Extracted records START

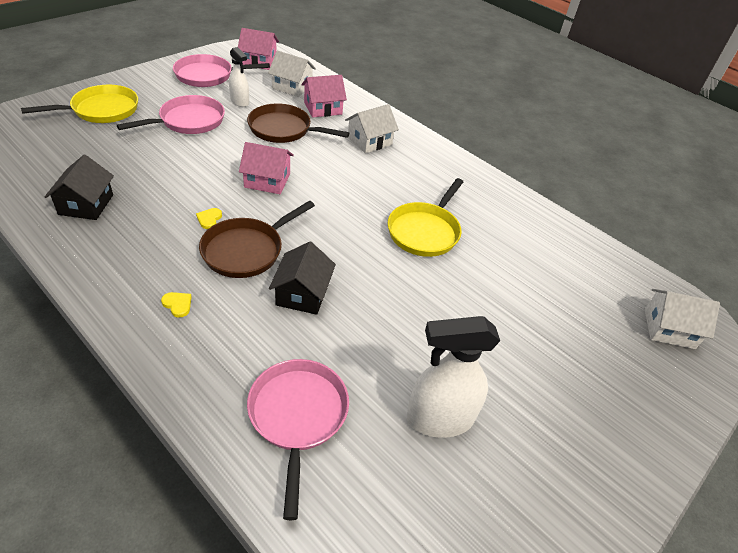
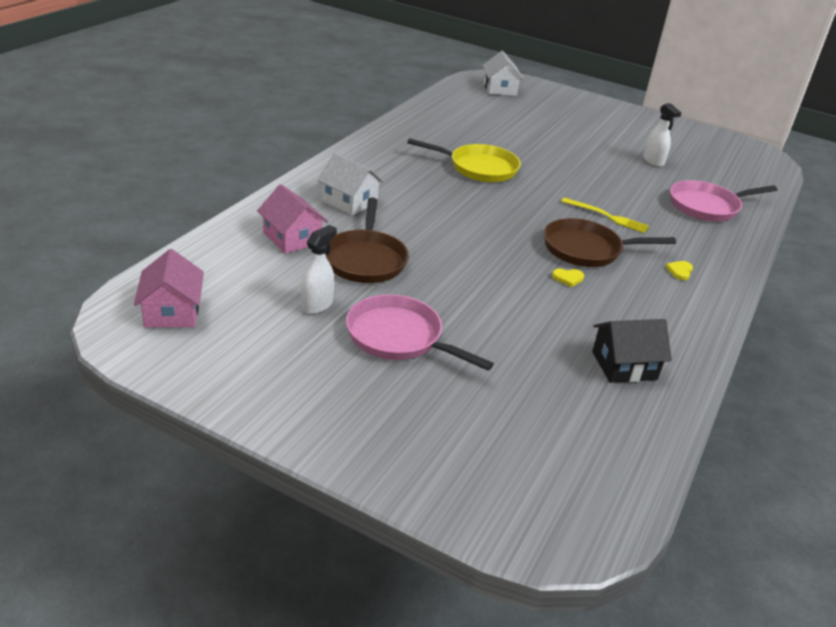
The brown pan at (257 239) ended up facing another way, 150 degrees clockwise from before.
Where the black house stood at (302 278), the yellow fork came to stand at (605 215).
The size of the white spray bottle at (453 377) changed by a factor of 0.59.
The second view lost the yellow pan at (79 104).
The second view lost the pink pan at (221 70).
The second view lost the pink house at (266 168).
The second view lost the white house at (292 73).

Extracted records END

● **What is needed**
The output is the lines from the start of the data above through the line containing "The second view lost the pink house", unchanged, with any picture left out.

● **Exercise result**
The brown pan at (257 239) ended up facing another way, 150 degrees clockwise from before.
Where the black house stood at (302 278), the yellow fork came to stand at (605 215).
The size of the white spray bottle at (453 377) changed by a factor of 0.59.
The second view lost the yellow pan at (79 104).
The second view lost the pink pan at (221 70).
The second view lost the pink house at (266 168).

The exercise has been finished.